**Dataset records**
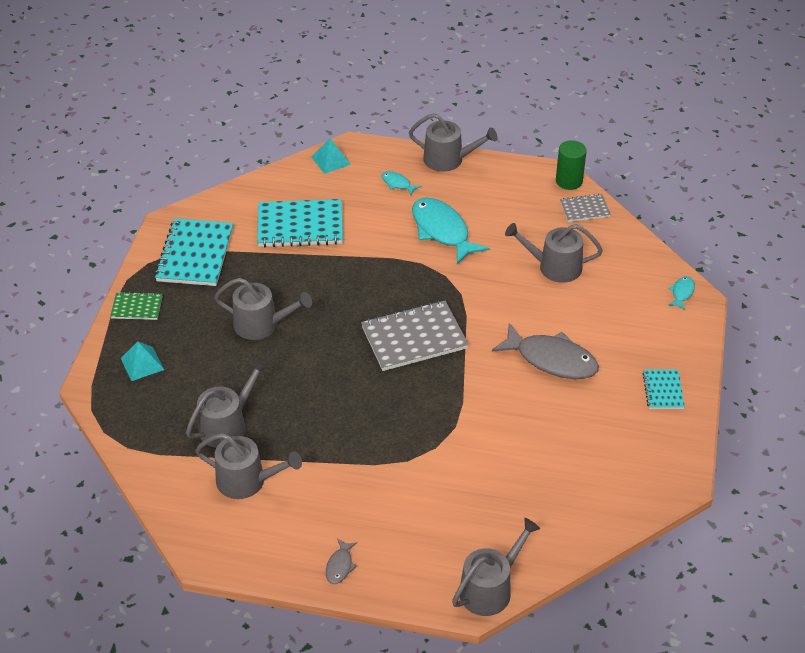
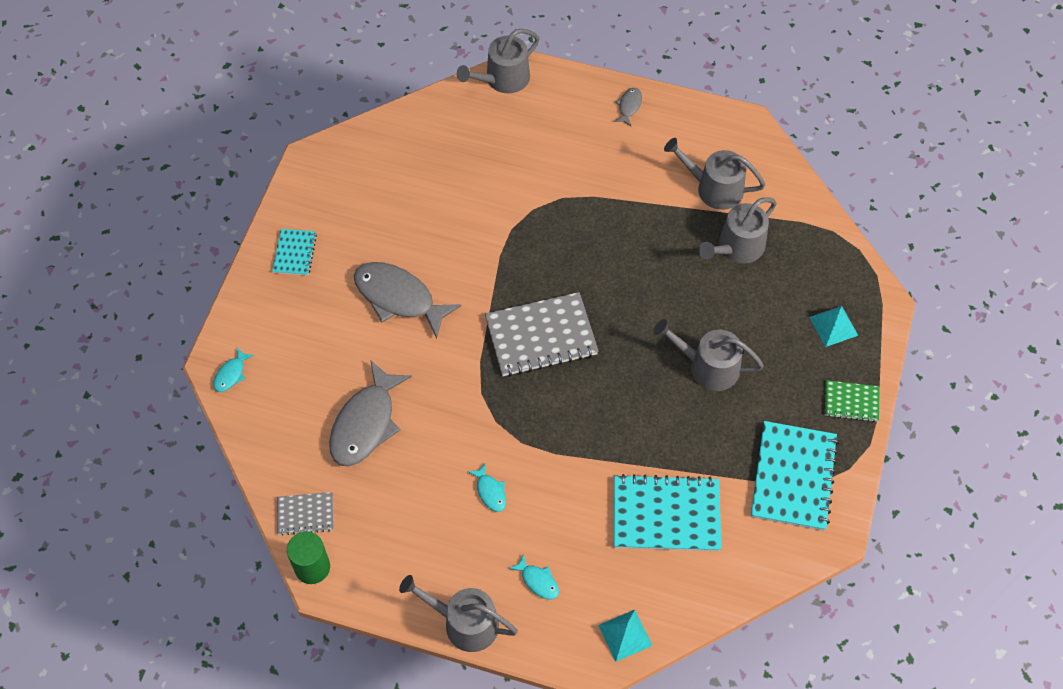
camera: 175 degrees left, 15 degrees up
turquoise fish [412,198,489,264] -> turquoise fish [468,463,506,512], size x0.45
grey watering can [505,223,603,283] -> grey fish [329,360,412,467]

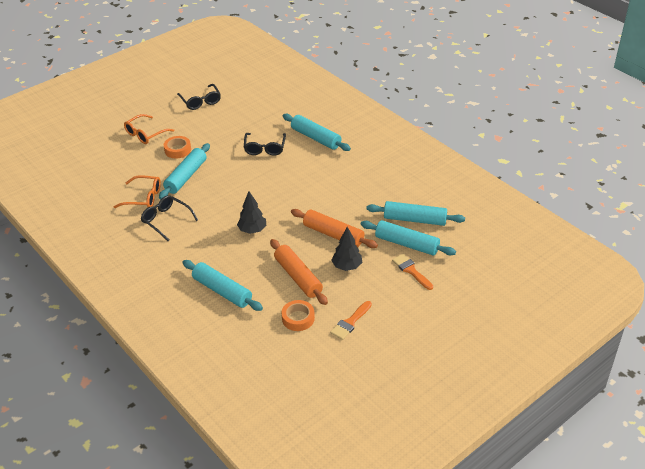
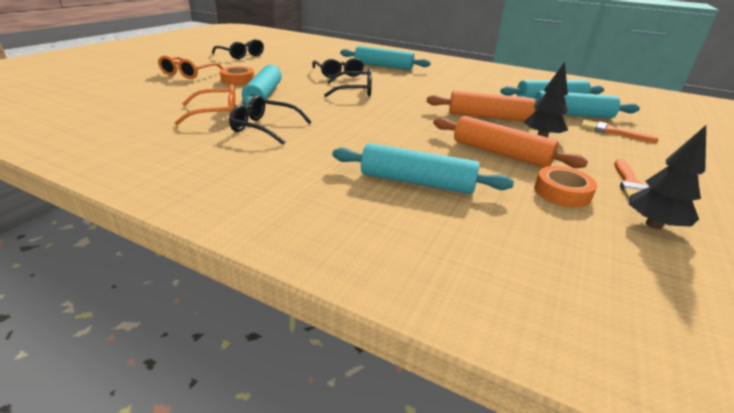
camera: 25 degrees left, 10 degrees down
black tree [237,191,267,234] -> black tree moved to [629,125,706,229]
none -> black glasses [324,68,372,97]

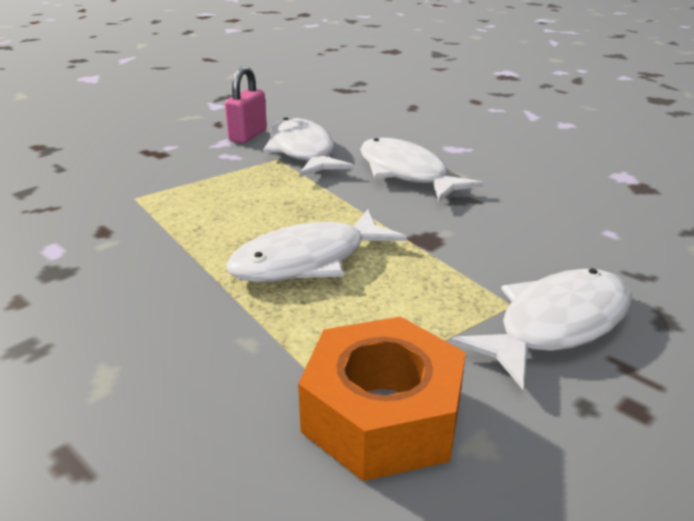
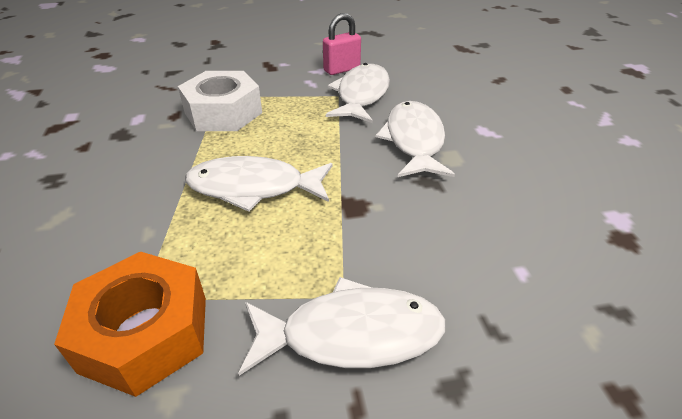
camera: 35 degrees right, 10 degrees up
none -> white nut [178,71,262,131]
--
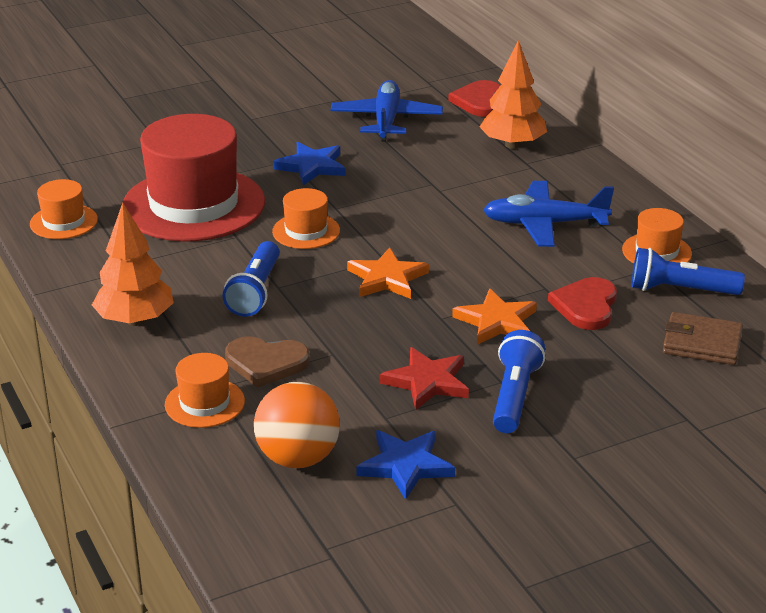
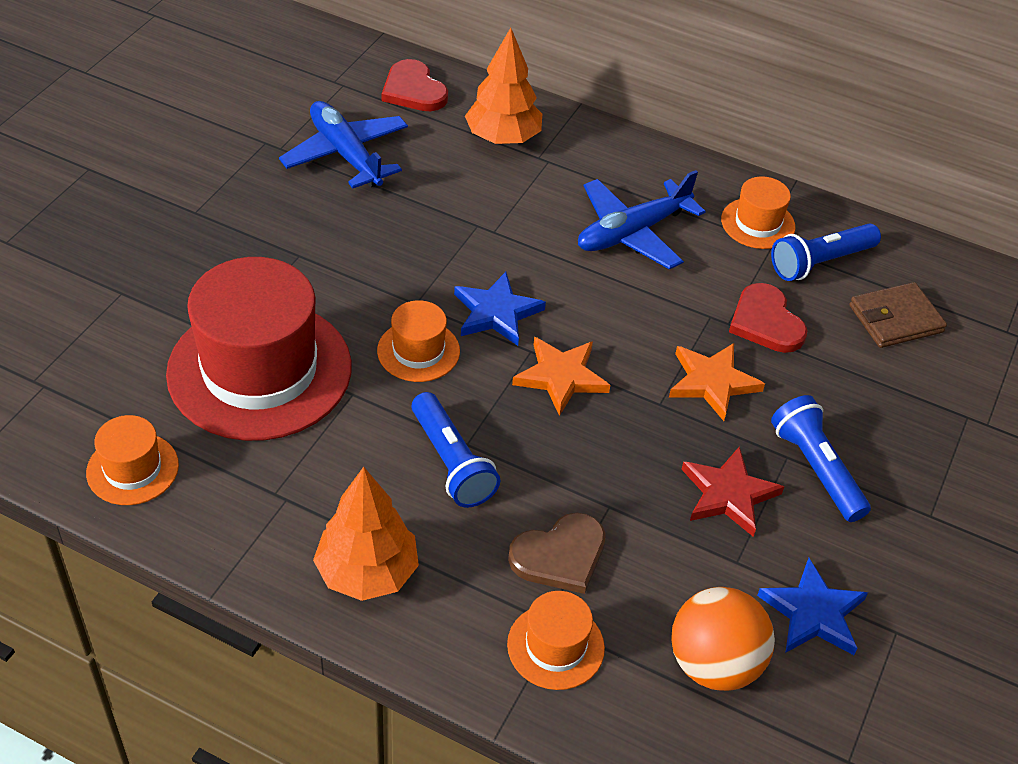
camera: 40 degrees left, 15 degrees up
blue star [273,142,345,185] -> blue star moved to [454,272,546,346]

**Task instructions**
Copy out the lines above exactly, beginning at the one that contains "camera: 40 degrees left, 15 degrees up" and ending at the one that contains "blue star [273,142,345,185]".

**Response to the exercise**
camera: 40 degrees left, 15 degrees up
blue star [273,142,345,185] -> blue star moved to [454,272,546,346]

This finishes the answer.